## TASK TO COMPLETE
Rewrite the lines below with each instance of "counterclockwise" replaced by "anticlockwise" and everything else unchanged. Omit the pictures from your answer.

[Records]
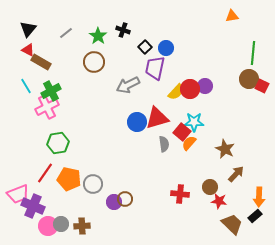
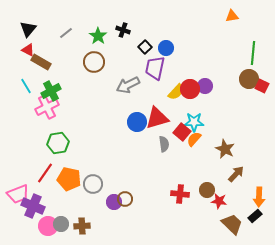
orange semicircle at (189, 143): moved 5 px right, 4 px up
brown circle at (210, 187): moved 3 px left, 3 px down
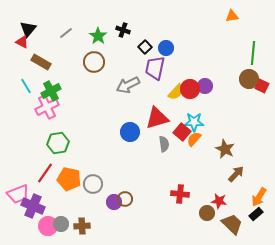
red triangle at (28, 50): moved 6 px left, 8 px up
blue circle at (137, 122): moved 7 px left, 10 px down
brown circle at (207, 190): moved 23 px down
orange arrow at (259, 197): rotated 30 degrees clockwise
black rectangle at (255, 216): moved 1 px right, 2 px up
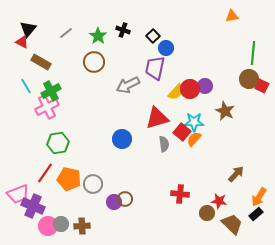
black square at (145, 47): moved 8 px right, 11 px up
blue circle at (130, 132): moved 8 px left, 7 px down
brown star at (225, 149): moved 38 px up
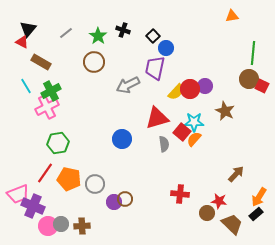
gray circle at (93, 184): moved 2 px right
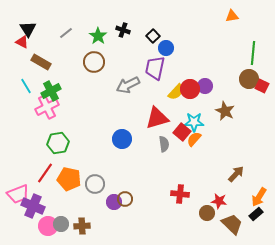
black triangle at (28, 29): rotated 12 degrees counterclockwise
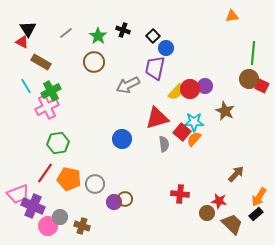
gray circle at (61, 224): moved 1 px left, 7 px up
brown cross at (82, 226): rotated 21 degrees clockwise
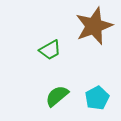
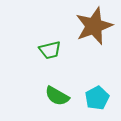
green trapezoid: rotated 15 degrees clockwise
green semicircle: rotated 110 degrees counterclockwise
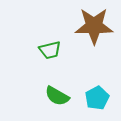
brown star: rotated 21 degrees clockwise
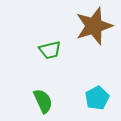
brown star: rotated 18 degrees counterclockwise
green semicircle: moved 14 px left, 5 px down; rotated 145 degrees counterclockwise
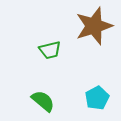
green semicircle: rotated 25 degrees counterclockwise
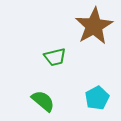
brown star: rotated 12 degrees counterclockwise
green trapezoid: moved 5 px right, 7 px down
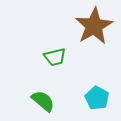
cyan pentagon: rotated 15 degrees counterclockwise
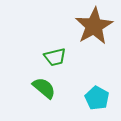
green semicircle: moved 1 px right, 13 px up
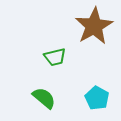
green semicircle: moved 10 px down
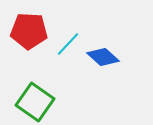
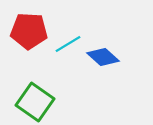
cyan line: rotated 16 degrees clockwise
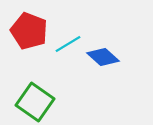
red pentagon: rotated 18 degrees clockwise
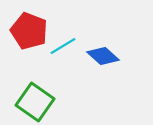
cyan line: moved 5 px left, 2 px down
blue diamond: moved 1 px up
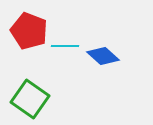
cyan line: moved 2 px right; rotated 32 degrees clockwise
green square: moved 5 px left, 3 px up
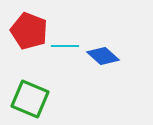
green square: rotated 12 degrees counterclockwise
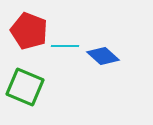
green square: moved 5 px left, 12 px up
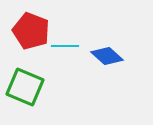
red pentagon: moved 2 px right
blue diamond: moved 4 px right
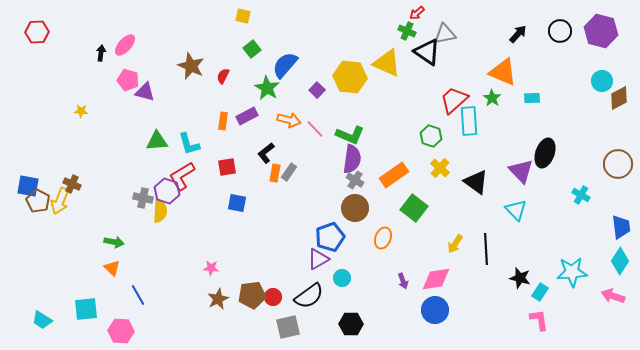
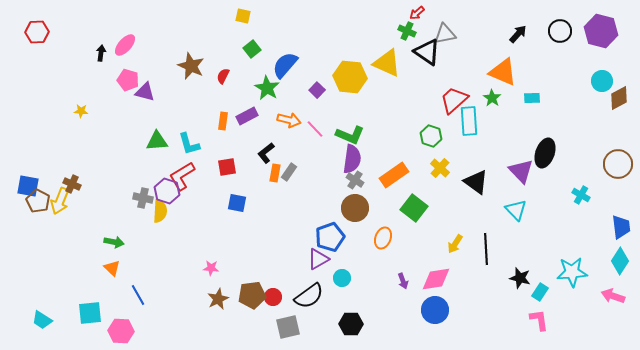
cyan square at (86, 309): moved 4 px right, 4 px down
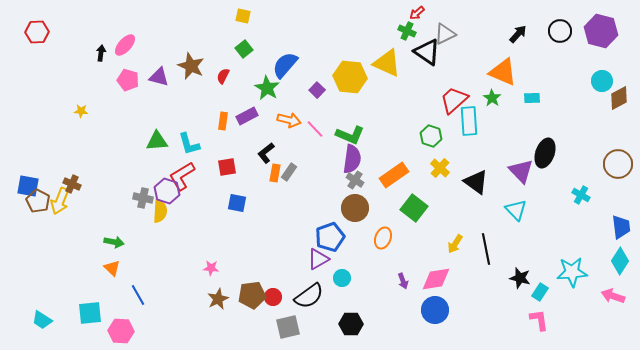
gray triangle at (445, 34): rotated 15 degrees counterclockwise
green square at (252, 49): moved 8 px left
purple triangle at (145, 92): moved 14 px right, 15 px up
black line at (486, 249): rotated 8 degrees counterclockwise
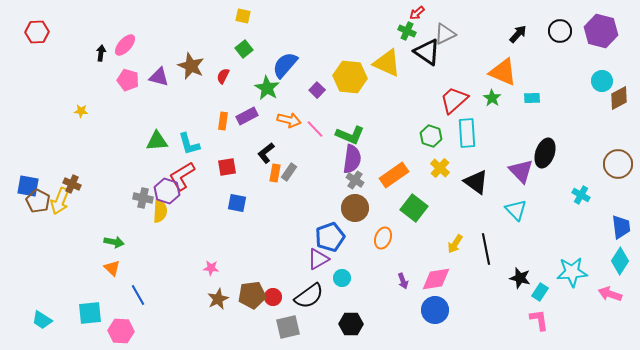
cyan rectangle at (469, 121): moved 2 px left, 12 px down
pink arrow at (613, 296): moved 3 px left, 2 px up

## RESPONSE BELOW
orange semicircle at (189, 143): moved 5 px right, 4 px up
brown circle at (210, 187): moved 3 px left, 3 px down
red triangle at (28, 50): moved 6 px left, 8 px up
blue circle at (137, 122): moved 7 px left, 10 px down
brown circle at (207, 190): moved 23 px down
orange arrow at (259, 197): rotated 30 degrees clockwise
black rectangle at (255, 216): moved 1 px right, 2 px up
black square at (145, 47): moved 8 px right, 11 px up
blue circle at (130, 132): moved 8 px left, 7 px down
brown star at (225, 149): moved 38 px up
gray circle at (93, 184): moved 2 px right
black triangle at (28, 29): rotated 12 degrees anticlockwise
gray circle at (61, 224): moved 1 px left, 7 px up
brown cross at (82, 226): rotated 21 degrees clockwise
green trapezoid: rotated 15 degrees clockwise
green semicircle: rotated 110 degrees anticlockwise
brown star: rotated 21 degrees clockwise
brown star: rotated 18 degrees anticlockwise
green semicircle: moved 14 px left, 5 px down; rotated 145 degrees anticlockwise
green semicircle: rotated 25 degrees anticlockwise
brown star: rotated 12 degrees anticlockwise
green trapezoid: moved 5 px right, 7 px down
cyan pentagon: rotated 15 degrees anticlockwise
green semicircle: moved 1 px right, 13 px up
green semicircle: moved 10 px down
cyan line: rotated 16 degrees clockwise
red pentagon: rotated 18 degrees clockwise
cyan line: moved 5 px left, 2 px down
blue diamond: moved 1 px up
cyan line: moved 2 px right; rotated 32 degrees clockwise
green square: moved 5 px left, 3 px up
green square: rotated 12 degrees anticlockwise
green square: moved 5 px left, 12 px up
red pentagon: moved 2 px right
blue diamond: moved 4 px right
cyan square at (86, 309): moved 4 px right, 4 px down
gray triangle at (445, 34): rotated 15 degrees anticlockwise
green square at (252, 49): moved 8 px left
purple triangle at (145, 92): moved 14 px right, 15 px up
black line at (486, 249): rotated 8 degrees anticlockwise
cyan rectangle at (469, 121): moved 2 px left, 12 px down
pink arrow at (613, 296): moved 3 px left, 2 px up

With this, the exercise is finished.